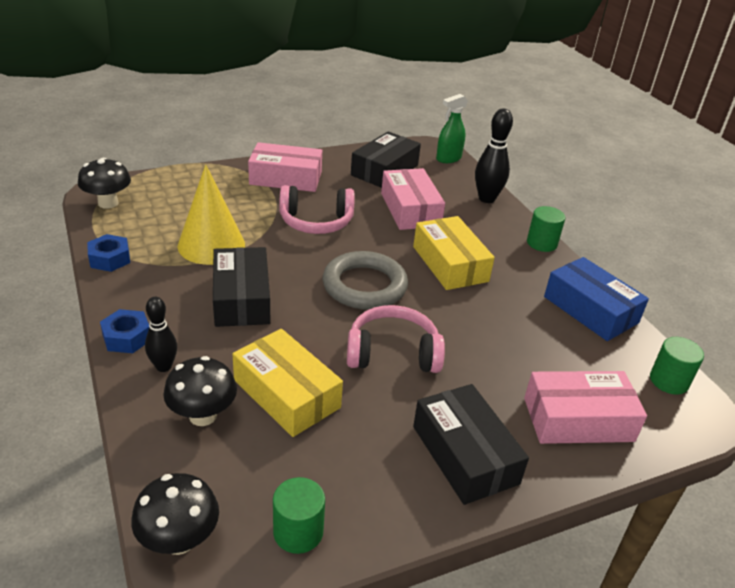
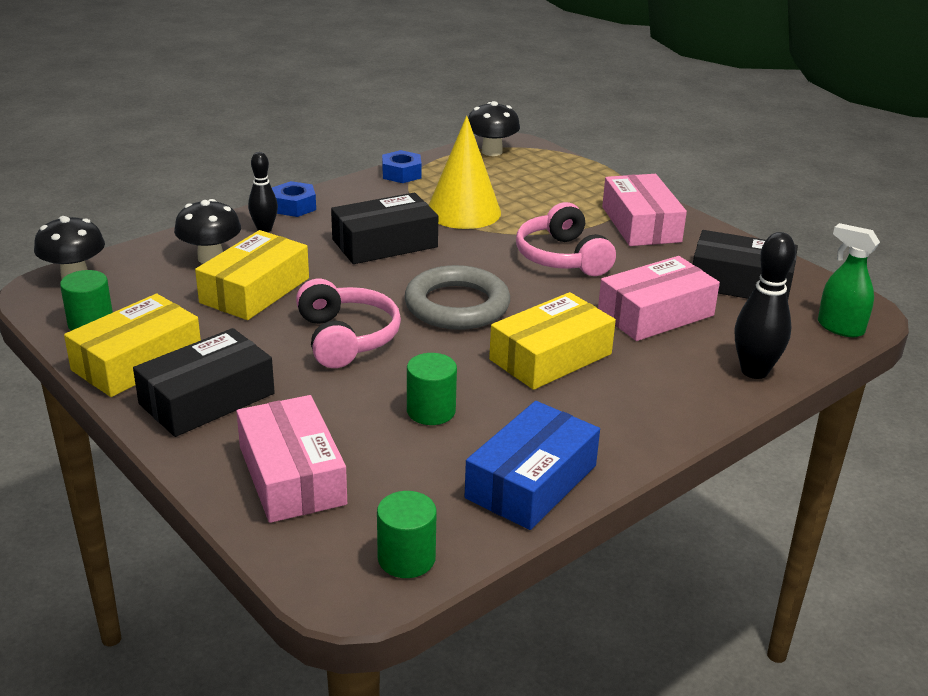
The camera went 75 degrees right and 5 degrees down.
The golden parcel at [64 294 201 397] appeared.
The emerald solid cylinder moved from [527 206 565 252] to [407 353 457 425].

**EXERCISE INSTRUCTIONS:** The answer is to be the lines from the one holding "The golden parcel" through the end of the data above, transcribed character for character, both ends included.

**RESULT FOR THIS EXERCISE:**
The golden parcel at [64 294 201 397] appeared.
The emerald solid cylinder moved from [527 206 565 252] to [407 353 457 425].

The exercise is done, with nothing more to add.